» What the task requires
Copy every one of the following rows word for word.

» Provided records
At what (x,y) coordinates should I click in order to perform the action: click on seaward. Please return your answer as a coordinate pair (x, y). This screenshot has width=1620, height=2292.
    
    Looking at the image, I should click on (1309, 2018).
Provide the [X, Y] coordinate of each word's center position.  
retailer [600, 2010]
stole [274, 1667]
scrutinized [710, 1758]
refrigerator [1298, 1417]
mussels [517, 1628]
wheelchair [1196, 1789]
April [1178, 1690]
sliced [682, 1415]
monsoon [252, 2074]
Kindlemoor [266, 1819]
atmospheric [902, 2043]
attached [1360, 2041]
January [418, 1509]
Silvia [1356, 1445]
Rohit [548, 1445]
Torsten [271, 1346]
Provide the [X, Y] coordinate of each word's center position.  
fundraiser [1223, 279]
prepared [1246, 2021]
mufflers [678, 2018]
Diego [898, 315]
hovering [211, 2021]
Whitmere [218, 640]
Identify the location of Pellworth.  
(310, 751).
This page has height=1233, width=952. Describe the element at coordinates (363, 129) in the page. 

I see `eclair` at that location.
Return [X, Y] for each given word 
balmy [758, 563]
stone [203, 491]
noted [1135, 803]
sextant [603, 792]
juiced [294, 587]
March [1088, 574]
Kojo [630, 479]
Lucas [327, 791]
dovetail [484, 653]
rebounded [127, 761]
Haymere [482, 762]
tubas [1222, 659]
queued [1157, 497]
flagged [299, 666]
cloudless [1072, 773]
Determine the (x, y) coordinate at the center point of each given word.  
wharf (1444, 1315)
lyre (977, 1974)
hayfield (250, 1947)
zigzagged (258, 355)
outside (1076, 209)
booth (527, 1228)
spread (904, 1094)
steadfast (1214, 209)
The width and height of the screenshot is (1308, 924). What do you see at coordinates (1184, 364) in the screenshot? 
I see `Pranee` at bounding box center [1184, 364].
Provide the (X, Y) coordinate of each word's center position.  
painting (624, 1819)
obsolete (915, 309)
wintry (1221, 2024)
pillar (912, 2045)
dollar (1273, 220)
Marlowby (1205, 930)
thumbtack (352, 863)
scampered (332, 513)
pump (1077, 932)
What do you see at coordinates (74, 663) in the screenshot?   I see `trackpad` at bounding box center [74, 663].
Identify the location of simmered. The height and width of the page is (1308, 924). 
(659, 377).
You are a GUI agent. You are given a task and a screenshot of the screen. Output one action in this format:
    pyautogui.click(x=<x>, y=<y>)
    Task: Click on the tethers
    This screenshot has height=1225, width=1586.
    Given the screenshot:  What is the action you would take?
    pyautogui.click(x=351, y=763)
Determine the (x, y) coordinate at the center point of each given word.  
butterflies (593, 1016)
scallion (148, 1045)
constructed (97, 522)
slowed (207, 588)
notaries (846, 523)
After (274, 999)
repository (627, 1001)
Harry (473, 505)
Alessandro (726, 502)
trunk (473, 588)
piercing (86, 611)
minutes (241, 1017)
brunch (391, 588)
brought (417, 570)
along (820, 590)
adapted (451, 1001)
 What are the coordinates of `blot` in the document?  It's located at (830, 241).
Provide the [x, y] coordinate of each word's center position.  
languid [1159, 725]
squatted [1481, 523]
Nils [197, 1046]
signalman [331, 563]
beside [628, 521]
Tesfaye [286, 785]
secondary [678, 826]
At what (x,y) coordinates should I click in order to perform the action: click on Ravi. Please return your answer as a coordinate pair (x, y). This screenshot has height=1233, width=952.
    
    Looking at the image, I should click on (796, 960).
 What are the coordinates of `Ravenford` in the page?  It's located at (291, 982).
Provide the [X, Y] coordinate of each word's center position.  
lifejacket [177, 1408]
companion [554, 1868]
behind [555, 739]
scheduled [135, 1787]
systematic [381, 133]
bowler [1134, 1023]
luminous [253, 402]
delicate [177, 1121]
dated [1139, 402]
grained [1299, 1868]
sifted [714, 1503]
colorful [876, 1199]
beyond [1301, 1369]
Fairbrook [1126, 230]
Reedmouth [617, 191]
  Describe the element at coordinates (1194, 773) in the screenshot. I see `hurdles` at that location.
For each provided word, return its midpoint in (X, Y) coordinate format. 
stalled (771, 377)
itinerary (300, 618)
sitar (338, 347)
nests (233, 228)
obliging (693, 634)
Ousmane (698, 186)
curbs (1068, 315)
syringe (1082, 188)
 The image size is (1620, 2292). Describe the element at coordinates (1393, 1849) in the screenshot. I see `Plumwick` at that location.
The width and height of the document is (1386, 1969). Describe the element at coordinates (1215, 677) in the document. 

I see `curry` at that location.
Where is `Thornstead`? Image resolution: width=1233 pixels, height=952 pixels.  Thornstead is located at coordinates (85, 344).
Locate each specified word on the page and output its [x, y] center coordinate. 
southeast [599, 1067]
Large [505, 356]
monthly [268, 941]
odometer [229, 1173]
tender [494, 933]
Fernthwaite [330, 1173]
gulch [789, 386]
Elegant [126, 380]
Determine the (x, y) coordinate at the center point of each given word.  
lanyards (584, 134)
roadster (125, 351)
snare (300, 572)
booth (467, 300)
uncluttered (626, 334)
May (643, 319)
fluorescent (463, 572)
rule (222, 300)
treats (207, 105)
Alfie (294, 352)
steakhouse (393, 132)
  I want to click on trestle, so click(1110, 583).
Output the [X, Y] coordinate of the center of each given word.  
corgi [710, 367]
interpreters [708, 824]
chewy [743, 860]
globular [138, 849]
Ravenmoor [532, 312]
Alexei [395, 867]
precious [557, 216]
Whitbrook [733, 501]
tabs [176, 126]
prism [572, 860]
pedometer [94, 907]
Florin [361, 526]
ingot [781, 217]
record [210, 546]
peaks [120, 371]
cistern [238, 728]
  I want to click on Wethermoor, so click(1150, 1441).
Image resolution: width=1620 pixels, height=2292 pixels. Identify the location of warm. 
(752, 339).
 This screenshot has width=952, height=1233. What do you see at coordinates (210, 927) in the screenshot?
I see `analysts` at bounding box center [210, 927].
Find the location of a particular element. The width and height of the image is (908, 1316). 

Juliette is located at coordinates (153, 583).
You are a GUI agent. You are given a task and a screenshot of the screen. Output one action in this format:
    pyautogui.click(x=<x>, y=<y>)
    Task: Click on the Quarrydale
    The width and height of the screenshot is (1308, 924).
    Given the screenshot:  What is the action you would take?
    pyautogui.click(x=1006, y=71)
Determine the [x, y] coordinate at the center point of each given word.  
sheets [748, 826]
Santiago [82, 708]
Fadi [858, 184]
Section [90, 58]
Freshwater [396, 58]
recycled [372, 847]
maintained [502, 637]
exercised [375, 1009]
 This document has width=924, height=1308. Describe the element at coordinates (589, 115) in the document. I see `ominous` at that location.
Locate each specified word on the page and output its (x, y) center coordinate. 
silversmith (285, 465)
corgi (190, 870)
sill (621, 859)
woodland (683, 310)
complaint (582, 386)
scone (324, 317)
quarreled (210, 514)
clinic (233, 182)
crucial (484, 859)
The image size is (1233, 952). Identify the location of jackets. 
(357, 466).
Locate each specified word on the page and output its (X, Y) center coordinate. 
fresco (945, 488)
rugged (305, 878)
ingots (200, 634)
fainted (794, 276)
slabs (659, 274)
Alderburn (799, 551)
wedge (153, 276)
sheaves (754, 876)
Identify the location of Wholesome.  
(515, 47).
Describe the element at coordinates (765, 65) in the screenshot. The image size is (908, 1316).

» Exercise answer
At what (x,y) coordinates should I click in order to perform the action: click on seaward. Please return your answer as a coordinate pair (x, y). This screenshot has width=1620, height=2292.
    
    Looking at the image, I should click on (1309, 2018).
Provide the [X, Y] coordinate of each word's center position.  
retailer [600, 2010]
stole [274, 1667]
scrutinized [710, 1758]
refrigerator [1298, 1417]
mussels [517, 1628]
wheelchair [1196, 1789]
April [1178, 1690]
sliced [682, 1415]
monsoon [252, 2074]
Kindlemoor [266, 1819]
atmospheric [902, 2043]
attached [1360, 2041]
January [418, 1509]
Silvia [1356, 1445]
Rohit [548, 1445]
Torsten [271, 1346]
Provide the [X, Y] coordinate of each word's center position.  
fundraiser [1223, 279]
prepared [1246, 2021]
mufflers [678, 2018]
Diego [898, 315]
hovering [211, 2021]
Whitmere [218, 640]
Identify the location of Pellworth.  
(310, 751).
This page has height=1233, width=952. Describe the element at coordinates (363, 129) in the page. 

I see `eclair` at that location.
Return [X, Y] for each given word 
balmy [758, 563]
stone [203, 491]
noted [1135, 803]
sextant [603, 792]
juiced [294, 587]
March [1088, 574]
Kojo [630, 479]
Lucas [327, 791]
dovetail [484, 653]
rebounded [127, 761]
Haymere [482, 762]
tubas [1222, 659]
queued [1157, 497]
flagged [299, 666]
cloudless [1072, 773]
Determine the (x, y) coordinate at the center point of each given word.  
wharf (1444, 1315)
lyre (977, 1974)
hayfield (250, 1947)
zigzagged (258, 355)
outside (1076, 209)
booth (527, 1228)
spread (904, 1094)
steadfast (1214, 209)
The width and height of the screenshot is (1308, 924). What do you see at coordinates (1184, 364) in the screenshot? 
I see `Pranee` at bounding box center [1184, 364].
Provide the (X, Y) coordinate of each word's center position.  
painting (624, 1819)
obsolete (915, 309)
wintry (1221, 2024)
pillar (912, 2045)
dollar (1273, 220)
Marlowby (1205, 930)
thumbtack (352, 863)
scampered (332, 513)
pump (1077, 932)
What do you see at coordinates (74, 663) in the screenshot?   I see `trackpad` at bounding box center [74, 663].
Identify the location of simmered. The height and width of the page is (1308, 924). 
(659, 377).
You are a GUI agent. You are given a task and a screenshot of the screen. Output one action in this format:
    pyautogui.click(x=<x>, y=<y>)
    Task: Click on the tethers
    This screenshot has height=1225, width=1586.
    Given the screenshot:  What is the action you would take?
    pyautogui.click(x=351, y=763)
Determine the (x, y) coordinate at the center point of each given word.  
butterflies (593, 1016)
scallion (148, 1045)
constructed (97, 522)
slowed (207, 588)
notaries (846, 523)
After (274, 999)
repository (627, 1001)
Harry (473, 505)
Alessandro (726, 502)
trunk (473, 588)
piercing (86, 611)
minutes (241, 1017)
brunch (391, 588)
brought (417, 570)
along (820, 590)
adapted (451, 1001)
 What are the coordinates of `blot` in the document?  It's located at (830, 241).
Provide the [x, y] coordinate of each word's center position.  
languid [1159, 725]
squatted [1481, 523]
Nils [197, 1046]
signalman [331, 563]
beside [628, 521]
Tesfaye [286, 785]
secondary [678, 826]
At what (x,y) coordinates should I click in order to perform the action: click on Ravi. Please return your answer as a coordinate pair (x, y). This screenshot has height=1233, width=952.
    
    Looking at the image, I should click on (796, 960).
 What are the coordinates of `Ravenford` in the page?  It's located at (291, 982).
Provide the [X, Y] coordinate of each word's center position.  
lifejacket [177, 1408]
companion [554, 1868]
behind [555, 739]
scheduled [135, 1787]
systematic [381, 133]
bowler [1134, 1023]
luminous [253, 402]
delicate [177, 1121]
dated [1139, 402]
grained [1299, 1868]
sifted [714, 1503]
colorful [876, 1199]
beyond [1301, 1369]
Fairbrook [1126, 230]
Reedmouth [617, 191]
  Describe the element at coordinates (1194, 773) in the screenshot. I see `hurdles` at that location.
For each provided word, return its midpoint in (X, Y) coordinate format. 
stalled (771, 377)
itinerary (300, 618)
sitar (338, 347)
nests (233, 228)
obliging (693, 634)
Ousmane (698, 186)
curbs (1068, 315)
syringe (1082, 188)
 The image size is (1620, 2292). Describe the element at coordinates (1393, 1849) in the screenshot. I see `Plumwick` at that location.
The width and height of the document is (1386, 1969). Describe the element at coordinates (1215, 677) in the document. 

I see `curry` at that location.
Where is `Thornstead`? Image resolution: width=1233 pixels, height=952 pixels.  Thornstead is located at coordinates (85, 344).
Locate each specified word on the page and output its [x, y] center coordinate. 
southeast [599, 1067]
Large [505, 356]
monthly [268, 941]
odometer [229, 1173]
tender [494, 933]
Fernthwaite [330, 1173]
gulch [789, 386]
Elegant [126, 380]
Determine the (x, y) coordinate at the center point of each given word.  
lanyards (584, 134)
roadster (125, 351)
snare (300, 572)
booth (467, 300)
uncluttered (626, 334)
May (643, 319)
fluorescent (463, 572)
rule (222, 300)
treats (207, 105)
Alfie (294, 352)
steakhouse (393, 132)
  I want to click on trestle, so click(1110, 583).
Output the [X, Y] coordinate of the center of each given word.  
corgi [710, 367]
interpreters [708, 824]
chewy [743, 860]
globular [138, 849]
Ravenmoor [532, 312]
Alexei [395, 867]
precious [557, 216]
Whitbrook [733, 501]
tabs [176, 126]
prism [572, 860]
pedometer [94, 907]
Florin [361, 526]
ingot [781, 217]
record [210, 546]
peaks [120, 371]
cistern [238, 728]
  I want to click on Wethermoor, so click(1150, 1441).
Image resolution: width=1620 pixels, height=2292 pixels. Identify the location of warm. 
(752, 339).
 This screenshot has width=952, height=1233. What do you see at coordinates (210, 927) in the screenshot?
I see `analysts` at bounding box center [210, 927].
Find the location of a particular element. The width and height of the image is (908, 1316). 

Juliette is located at coordinates (153, 583).
You are a GUI agent. You are given a task and a screenshot of the screen. Output one action in this format:
    pyautogui.click(x=<x>, y=<y>)
    Task: Click on the Quarrydale
    The width and height of the screenshot is (1308, 924).
    Given the screenshot:  What is the action you would take?
    pyautogui.click(x=1006, y=71)
Determine the [x, y] coordinate at the center point of each given word.  
sheets [748, 826]
Santiago [82, 708]
Fadi [858, 184]
Section [90, 58]
Freshwater [396, 58]
recycled [372, 847]
maintained [502, 637]
exercised [375, 1009]
 This document has width=924, height=1308. Describe the element at coordinates (589, 115) in the document. I see `ominous` at that location.
Locate each specified word on the page and output its (x, y) center coordinate. 
silversmith (285, 465)
corgi (190, 870)
sill (621, 859)
woodland (683, 310)
complaint (582, 386)
scone (324, 317)
quarreled (210, 514)
clinic (233, 182)
crucial (484, 859)
The image size is (1233, 952). Identify the location of jackets. 
(357, 466).
Locate each specified word on the page and output its (X, Y) center coordinate. 
fresco (945, 488)
rugged (305, 878)
ingots (200, 634)
fainted (794, 276)
slabs (659, 274)
Alderburn (799, 551)
wedge (153, 276)
sheaves (754, 876)
Identify the location of Wholesome.  
(515, 47).
Describe the element at coordinates (765, 65) in the screenshot. The image size is (908, 1316).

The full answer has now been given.